**Written task:** Quote every one of the items below word for word, keeping each line as it stands.

**Listing:**
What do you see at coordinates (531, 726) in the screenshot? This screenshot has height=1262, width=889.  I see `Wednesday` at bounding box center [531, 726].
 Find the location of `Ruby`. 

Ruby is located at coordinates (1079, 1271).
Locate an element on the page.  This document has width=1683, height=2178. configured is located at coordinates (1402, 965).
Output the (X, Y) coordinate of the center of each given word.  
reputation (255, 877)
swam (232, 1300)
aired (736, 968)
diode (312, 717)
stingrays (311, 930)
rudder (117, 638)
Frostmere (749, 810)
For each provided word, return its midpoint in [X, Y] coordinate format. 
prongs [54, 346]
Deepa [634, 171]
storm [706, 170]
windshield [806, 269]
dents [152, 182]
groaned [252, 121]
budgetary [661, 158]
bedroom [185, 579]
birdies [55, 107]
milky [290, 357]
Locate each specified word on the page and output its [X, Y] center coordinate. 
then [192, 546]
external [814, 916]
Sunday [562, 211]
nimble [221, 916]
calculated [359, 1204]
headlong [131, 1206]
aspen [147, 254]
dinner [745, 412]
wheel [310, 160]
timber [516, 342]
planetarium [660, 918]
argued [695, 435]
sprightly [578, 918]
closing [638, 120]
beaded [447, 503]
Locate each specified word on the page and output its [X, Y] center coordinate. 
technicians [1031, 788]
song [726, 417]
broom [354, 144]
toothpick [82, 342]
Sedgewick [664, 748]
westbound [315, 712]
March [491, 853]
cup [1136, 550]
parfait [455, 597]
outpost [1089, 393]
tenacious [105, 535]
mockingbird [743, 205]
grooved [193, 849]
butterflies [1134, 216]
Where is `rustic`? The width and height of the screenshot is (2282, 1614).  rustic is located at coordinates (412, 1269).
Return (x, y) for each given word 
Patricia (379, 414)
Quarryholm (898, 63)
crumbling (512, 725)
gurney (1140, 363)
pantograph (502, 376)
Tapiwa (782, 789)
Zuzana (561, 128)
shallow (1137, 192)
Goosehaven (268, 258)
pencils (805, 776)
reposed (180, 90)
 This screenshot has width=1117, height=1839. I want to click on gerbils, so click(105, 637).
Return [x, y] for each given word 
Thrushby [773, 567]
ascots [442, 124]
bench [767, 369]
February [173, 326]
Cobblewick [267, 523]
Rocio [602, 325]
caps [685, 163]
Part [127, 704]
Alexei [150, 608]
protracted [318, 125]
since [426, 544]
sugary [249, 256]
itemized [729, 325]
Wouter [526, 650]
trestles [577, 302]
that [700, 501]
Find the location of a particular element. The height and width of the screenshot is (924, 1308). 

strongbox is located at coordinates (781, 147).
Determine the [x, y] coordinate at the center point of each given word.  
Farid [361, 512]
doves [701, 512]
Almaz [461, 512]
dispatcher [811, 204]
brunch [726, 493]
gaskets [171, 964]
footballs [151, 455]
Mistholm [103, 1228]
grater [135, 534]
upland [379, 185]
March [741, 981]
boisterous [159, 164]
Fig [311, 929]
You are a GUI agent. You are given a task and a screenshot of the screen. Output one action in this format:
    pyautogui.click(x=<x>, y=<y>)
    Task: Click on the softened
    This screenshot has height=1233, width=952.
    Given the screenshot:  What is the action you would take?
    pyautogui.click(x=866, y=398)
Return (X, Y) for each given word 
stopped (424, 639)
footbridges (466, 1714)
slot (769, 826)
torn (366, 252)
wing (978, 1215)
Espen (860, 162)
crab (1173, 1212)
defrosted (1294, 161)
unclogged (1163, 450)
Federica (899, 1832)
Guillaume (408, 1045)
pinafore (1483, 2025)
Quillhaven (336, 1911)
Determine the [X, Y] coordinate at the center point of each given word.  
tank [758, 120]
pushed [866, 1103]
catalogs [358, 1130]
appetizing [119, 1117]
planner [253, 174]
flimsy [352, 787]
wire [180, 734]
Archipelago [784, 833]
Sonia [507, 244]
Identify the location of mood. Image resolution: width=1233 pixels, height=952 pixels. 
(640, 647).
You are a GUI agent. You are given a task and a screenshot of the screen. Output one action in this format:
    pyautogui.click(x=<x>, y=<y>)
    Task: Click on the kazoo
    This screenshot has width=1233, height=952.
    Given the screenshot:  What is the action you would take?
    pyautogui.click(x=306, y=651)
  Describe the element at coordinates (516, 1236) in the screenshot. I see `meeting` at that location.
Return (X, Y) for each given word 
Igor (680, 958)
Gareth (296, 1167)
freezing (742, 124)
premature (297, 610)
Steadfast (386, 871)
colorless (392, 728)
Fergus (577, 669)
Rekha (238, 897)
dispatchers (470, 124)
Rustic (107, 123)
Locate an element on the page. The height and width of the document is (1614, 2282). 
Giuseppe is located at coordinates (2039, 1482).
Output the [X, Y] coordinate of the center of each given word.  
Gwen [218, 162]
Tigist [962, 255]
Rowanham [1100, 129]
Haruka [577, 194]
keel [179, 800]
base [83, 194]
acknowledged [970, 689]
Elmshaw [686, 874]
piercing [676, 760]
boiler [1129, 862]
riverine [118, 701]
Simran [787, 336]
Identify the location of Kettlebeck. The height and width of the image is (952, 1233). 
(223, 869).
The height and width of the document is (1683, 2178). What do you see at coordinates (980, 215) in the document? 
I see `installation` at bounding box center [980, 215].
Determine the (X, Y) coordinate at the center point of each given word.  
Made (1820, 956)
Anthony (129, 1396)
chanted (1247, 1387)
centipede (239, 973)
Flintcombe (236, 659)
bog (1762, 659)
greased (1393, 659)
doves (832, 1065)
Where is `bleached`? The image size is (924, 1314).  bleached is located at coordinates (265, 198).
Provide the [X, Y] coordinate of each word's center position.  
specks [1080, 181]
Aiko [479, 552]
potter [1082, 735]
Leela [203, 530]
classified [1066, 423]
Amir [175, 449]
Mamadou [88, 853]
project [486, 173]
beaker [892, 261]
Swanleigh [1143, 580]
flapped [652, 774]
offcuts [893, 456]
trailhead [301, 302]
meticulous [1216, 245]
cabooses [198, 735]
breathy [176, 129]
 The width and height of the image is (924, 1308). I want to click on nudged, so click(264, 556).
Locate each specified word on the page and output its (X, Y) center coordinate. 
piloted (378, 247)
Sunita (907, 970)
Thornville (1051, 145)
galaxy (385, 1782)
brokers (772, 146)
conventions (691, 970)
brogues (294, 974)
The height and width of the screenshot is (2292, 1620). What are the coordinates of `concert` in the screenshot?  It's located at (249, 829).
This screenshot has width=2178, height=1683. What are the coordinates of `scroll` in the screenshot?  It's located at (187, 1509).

**Finished answer:**
What do you see at coordinates (531, 726) in the screenshot? This screenshot has height=1262, width=889.  I see `Wednesday` at bounding box center [531, 726].
 Find the location of `Ruby`. 

Ruby is located at coordinates (1079, 1271).
Locate an element on the page.  This document has width=1683, height=2178. configured is located at coordinates (1402, 965).
Output the (X, Y) coordinate of the center of each given word.  
reputation (255, 877)
swam (232, 1300)
aired (736, 968)
diode (312, 717)
stingrays (311, 930)
rudder (117, 638)
Frostmere (749, 810)
For each provided word, return its midpoint in [X, Y] coordinate format. 
prongs [54, 346]
Deepa [634, 171]
storm [706, 170]
windshield [806, 269]
dents [152, 182]
groaned [252, 121]
budgetary [661, 158]
bedroom [185, 579]
birdies [55, 107]
milky [290, 357]
Locate each specified word on the page and output its [X, Y] center coordinate. 
then [192, 546]
external [814, 916]
Sunday [562, 211]
nimble [221, 916]
calculated [359, 1204]
headlong [131, 1206]
aspen [147, 254]
dinner [745, 412]
wheel [310, 160]
timber [516, 342]
planetarium [660, 918]
argued [695, 435]
sprightly [578, 918]
closing [638, 120]
beaded [447, 503]
Locate each specified word on the page and output its [X, Y] center coordinate. 
technicians [1031, 788]
song [726, 417]
broom [354, 144]
toothpick [82, 342]
Sedgewick [664, 748]
westbound [315, 712]
March [491, 853]
cup [1136, 550]
parfait [455, 597]
outpost [1089, 393]
tenacious [105, 535]
mockingbird [743, 205]
grooved [193, 849]
butterflies [1134, 216]
Where is `rustic`? The width and height of the screenshot is (2282, 1614).  rustic is located at coordinates (412, 1269).
Return (x, y) for each given word 
Patricia (379, 414)
Quarryholm (898, 63)
crumbling (512, 725)
gurney (1140, 363)
pantograph (502, 376)
Tapiwa (782, 789)
Zuzana (561, 128)
shallow (1137, 192)
Goosehaven (268, 258)
pencils (805, 776)
reposed (180, 90)
 This screenshot has width=1117, height=1839. I want to click on gerbils, so click(105, 637).
Return [x, y] for each given word 
Thrushby [773, 567]
ascots [442, 124]
bench [767, 369]
February [173, 326]
Cobblewick [267, 523]
Rocio [602, 325]
caps [685, 163]
Part [127, 704]
Alexei [150, 608]
protracted [318, 125]
since [426, 544]
sugary [249, 256]
itemized [729, 325]
Wouter [526, 650]
trestles [577, 302]
that [700, 501]
Find the location of a particular element. The height and width of the screenshot is (924, 1308). 

strongbox is located at coordinates (781, 147).
Determine the [x, y] coordinate at the center point of each given word.  
Farid [361, 512]
doves [701, 512]
Almaz [461, 512]
dispatcher [811, 204]
brunch [726, 493]
gaskets [171, 964]
footballs [151, 455]
Mistholm [103, 1228]
grater [135, 534]
upland [379, 185]
March [741, 981]
boisterous [159, 164]
Fig [311, 929]
You are a GUI agent. You are given a task and a screenshot of the screen. Output one action in this format:
    pyautogui.click(x=<x>, y=<y>)
    Task: Click on the softened
    This screenshot has height=1233, width=952.
    Given the screenshot:  What is the action you would take?
    pyautogui.click(x=866, y=398)
Return (X, Y) for each given word 
stopped (424, 639)
footbridges (466, 1714)
slot (769, 826)
torn (366, 252)
wing (978, 1215)
Espen (860, 162)
crab (1173, 1212)
defrosted (1294, 161)
unclogged (1163, 450)
Federica (899, 1832)
Guillaume (408, 1045)
pinafore (1483, 2025)
Quillhaven (336, 1911)
Determine the [X, Y] coordinate at the center point of each given word.  
tank [758, 120]
pushed [866, 1103]
catalogs [358, 1130]
appetizing [119, 1117]
planner [253, 174]
flimsy [352, 787]
wire [180, 734]
Archipelago [784, 833]
Sonia [507, 244]
Identify the location of mood. Image resolution: width=1233 pixels, height=952 pixels. 
(640, 647).
You are a GUI agent. You are given a task and a screenshot of the screen. Output one action in this format:
    pyautogui.click(x=<x>, y=<y>)
    Task: Click on the kazoo
    This screenshot has width=1233, height=952.
    Given the screenshot:  What is the action you would take?
    pyautogui.click(x=306, y=651)
  Describe the element at coordinates (516, 1236) in the screenshot. I see `meeting` at that location.
Return (X, Y) for each given word 
Igor (680, 958)
Gareth (296, 1167)
freezing (742, 124)
premature (297, 610)
Steadfast (386, 871)
colorless (392, 728)
Fergus (577, 669)
Rekha (238, 897)
dispatchers (470, 124)
Rustic (107, 123)
Locate an element on the page. The height and width of the document is (1614, 2282). 
Giuseppe is located at coordinates (2039, 1482).
Output the [X, Y] coordinate of the center of each given word.  
Gwen [218, 162]
Tigist [962, 255]
Rowanham [1100, 129]
Haruka [577, 194]
keel [179, 800]
base [83, 194]
acknowledged [970, 689]
Elmshaw [686, 874]
piercing [676, 760]
boiler [1129, 862]
riverine [118, 701]
Simran [787, 336]
Identify the location of Kettlebeck. The height and width of the image is (952, 1233). 
(223, 869).
The height and width of the document is (1683, 2178). What do you see at coordinates (980, 215) in the document? 
I see `installation` at bounding box center [980, 215].
Determine the (X, Y) coordinate at the center point of each given word.  
Made (1820, 956)
Anthony (129, 1396)
chanted (1247, 1387)
centipede (239, 973)
Flintcombe (236, 659)
bog (1762, 659)
greased (1393, 659)
doves (832, 1065)
Where is `bleached`? The image size is (924, 1314).  bleached is located at coordinates (265, 198).
Provide the [X, Y] coordinate of each word's center position.  
specks [1080, 181]
Aiko [479, 552]
potter [1082, 735]
Leela [203, 530]
classified [1066, 423]
Amir [175, 449]
Mamadou [88, 853]
project [486, 173]
beaker [892, 261]
Swanleigh [1143, 580]
flapped [652, 774]
offcuts [893, 456]
trailhead [301, 302]
meticulous [1216, 245]
cabooses [198, 735]
breathy [176, 129]
 The width and height of the image is (924, 1308). I want to click on nudged, so click(264, 556).
Locate each specified word on the page and output its (X, Y) center coordinate. 
piloted (378, 247)
Sunita (907, 970)
Thornville (1051, 145)
galaxy (385, 1782)
brokers (772, 146)
conventions (691, 970)
brogues (294, 974)
The height and width of the screenshot is (2292, 1620). What are the coordinates of `concert` in the screenshot?  It's located at (249, 829).
This screenshot has width=2178, height=1683. What are the coordinates of `scroll` in the screenshot?  It's located at (187, 1509).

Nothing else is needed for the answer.